**Records to use**

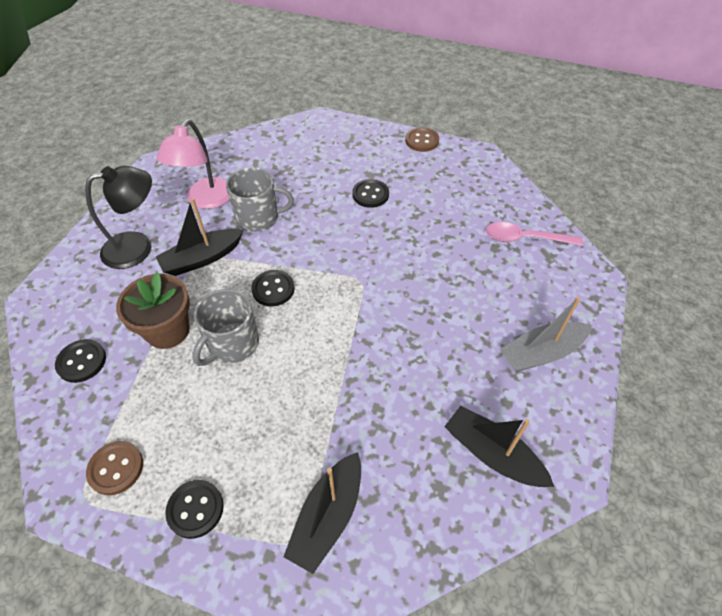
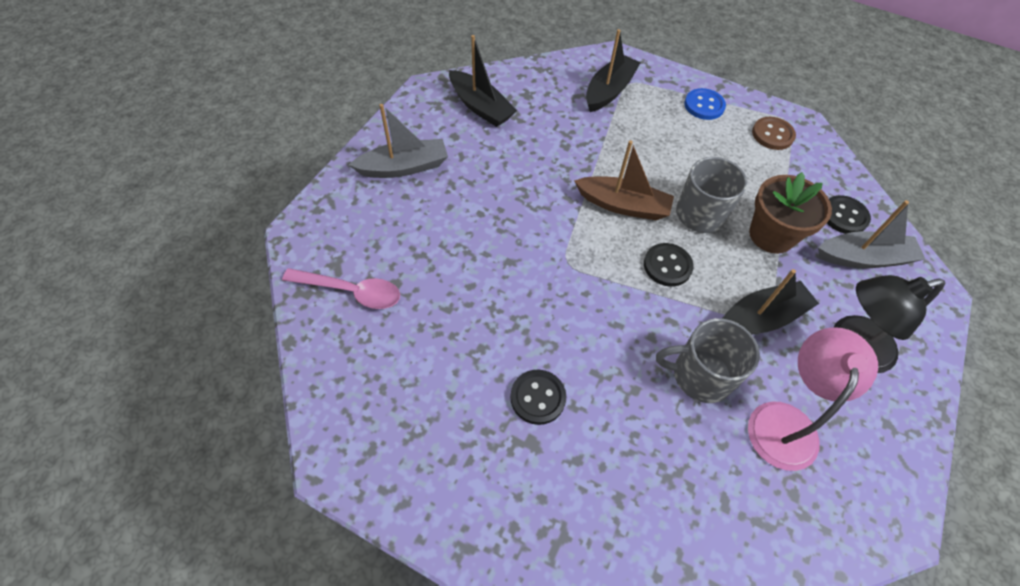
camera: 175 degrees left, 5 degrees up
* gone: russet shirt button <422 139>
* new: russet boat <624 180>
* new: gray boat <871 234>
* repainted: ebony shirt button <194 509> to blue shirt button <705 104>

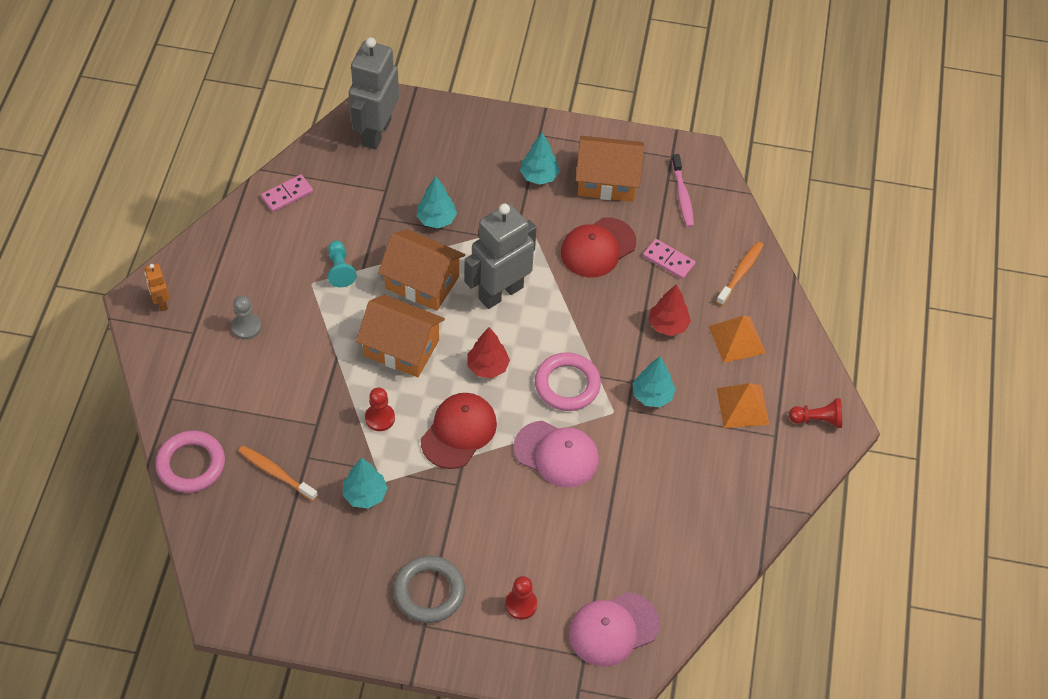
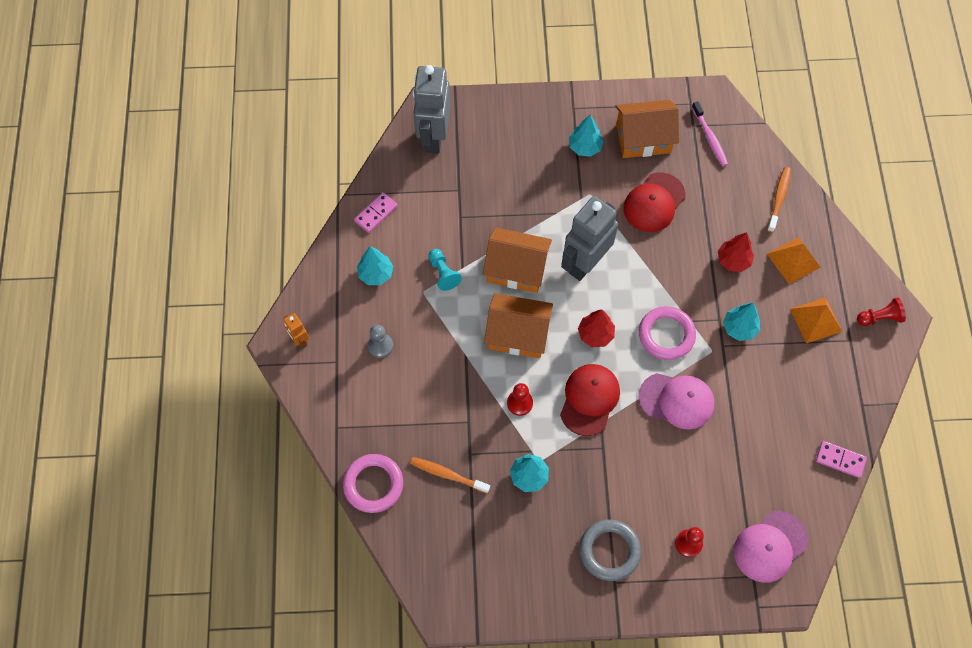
camera: 10 degrees left, 10 degrees up
* shifted: teal fir tree <437 203> to <375 265>
* shifted: rose-pink domino <669 259> to <841 459>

**Exercise description**
Give back the listing exactly, without a single picture.

**Answer section**
camera: 175 degrees left, 5 degrees up
* gone: russet shirt button <422 139>
* new: russet boat <624 180>
* new: gray boat <871 234>
* repainted: ebony shirt button <194 509> to blue shirt button <705 104>

camera: 10 degrees left, 10 degrees up
* shifted: teal fir tree <437 203> to <375 265>
* shifted: rose-pink domino <669 259> to <841 459>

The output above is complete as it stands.